* [Work instructions] Set down exactly, and only, the lines from the one with "T2: NPN (B VB, C" to the final line of the entries, both included.

(Entries taken from a collection)
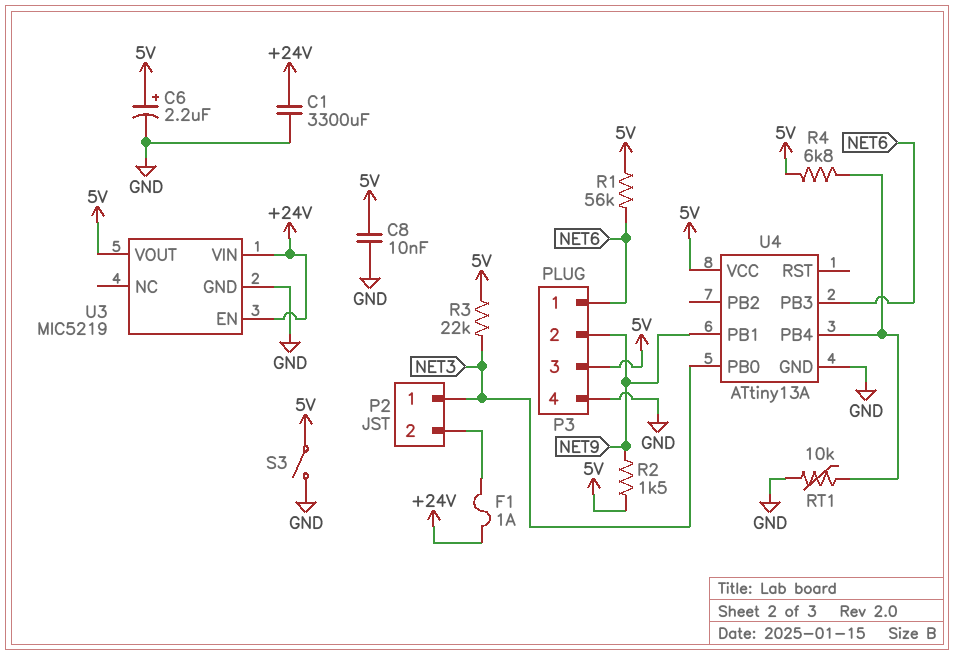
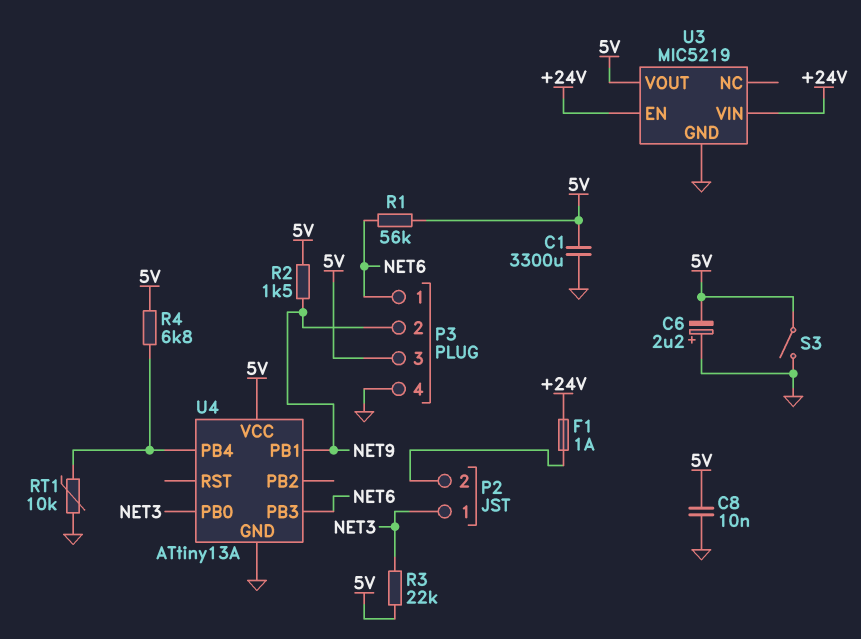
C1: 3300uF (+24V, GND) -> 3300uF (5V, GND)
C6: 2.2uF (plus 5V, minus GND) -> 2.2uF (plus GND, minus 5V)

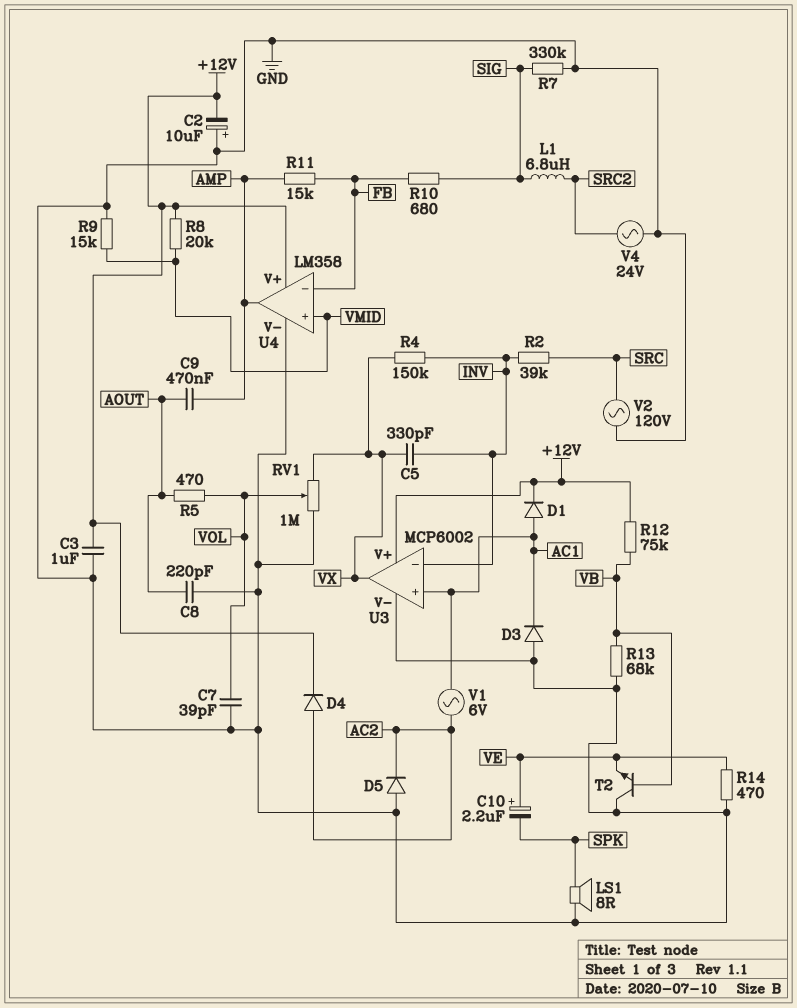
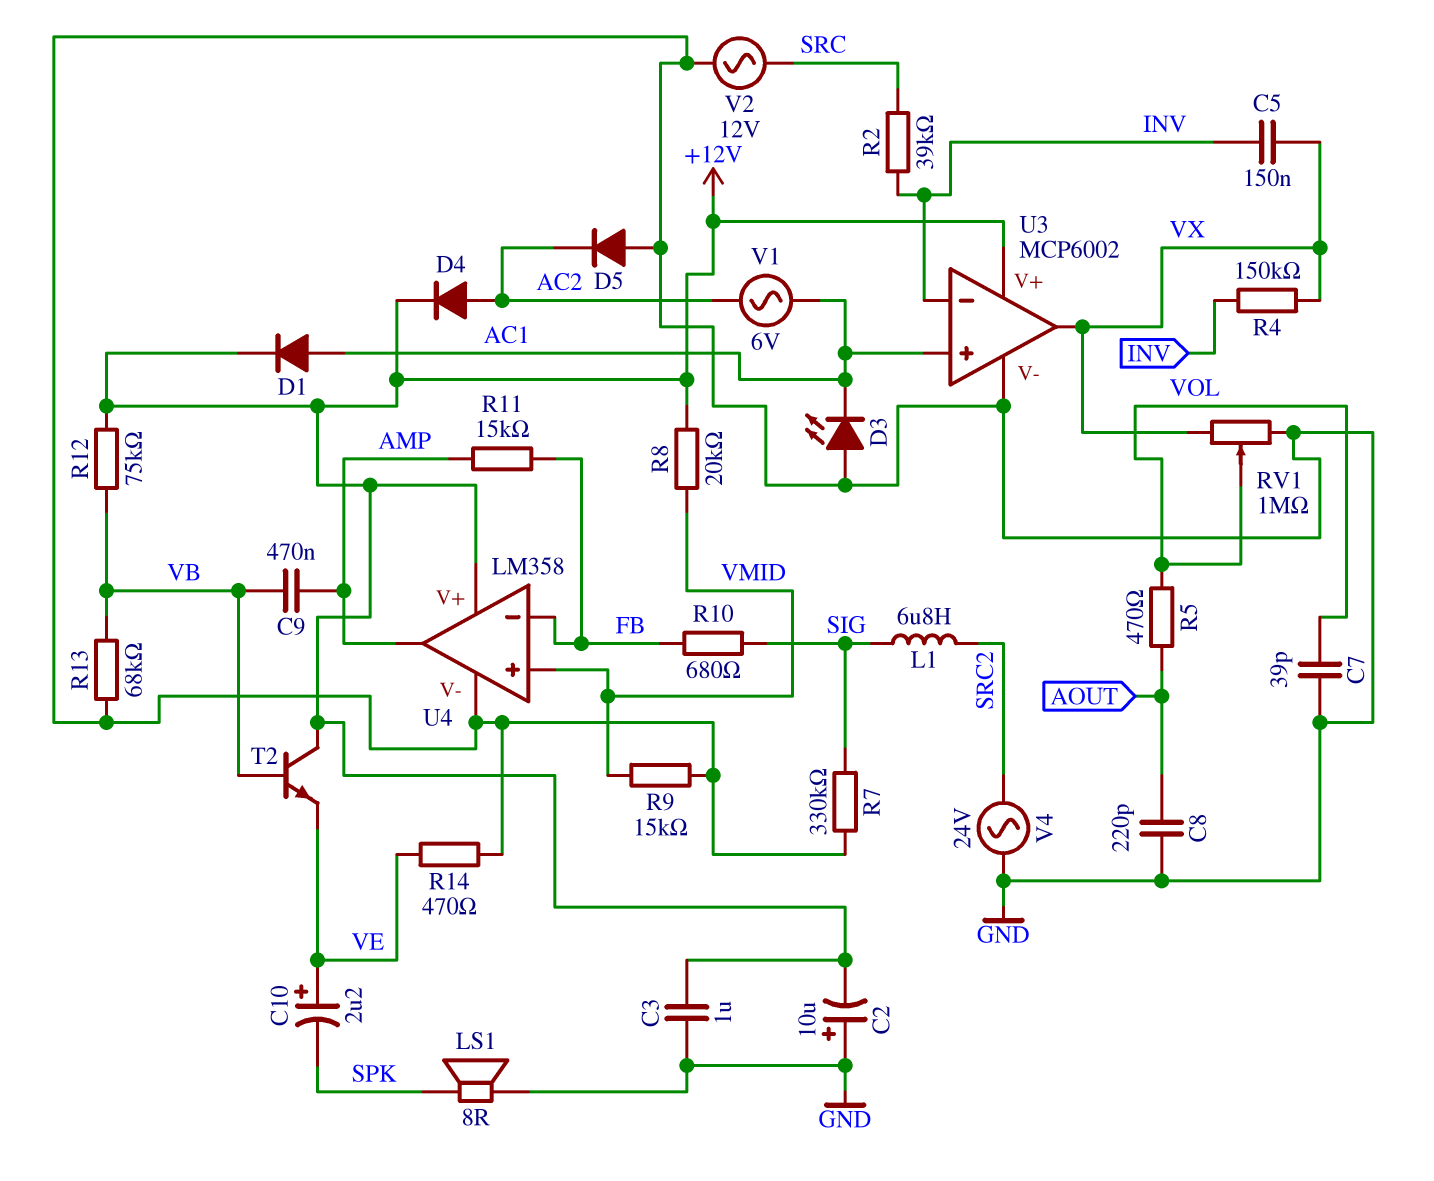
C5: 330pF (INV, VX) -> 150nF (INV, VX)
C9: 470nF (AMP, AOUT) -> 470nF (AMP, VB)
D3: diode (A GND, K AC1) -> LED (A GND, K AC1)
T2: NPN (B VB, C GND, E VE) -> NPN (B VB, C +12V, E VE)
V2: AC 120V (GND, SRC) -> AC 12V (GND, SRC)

* [Written solution]
T2: NPN (B VB, C GND, E VE) -> NPN (B VB, C +12V, E VE)
V2: AC 120V (GND, SRC) -> AC 12V (GND, SRC)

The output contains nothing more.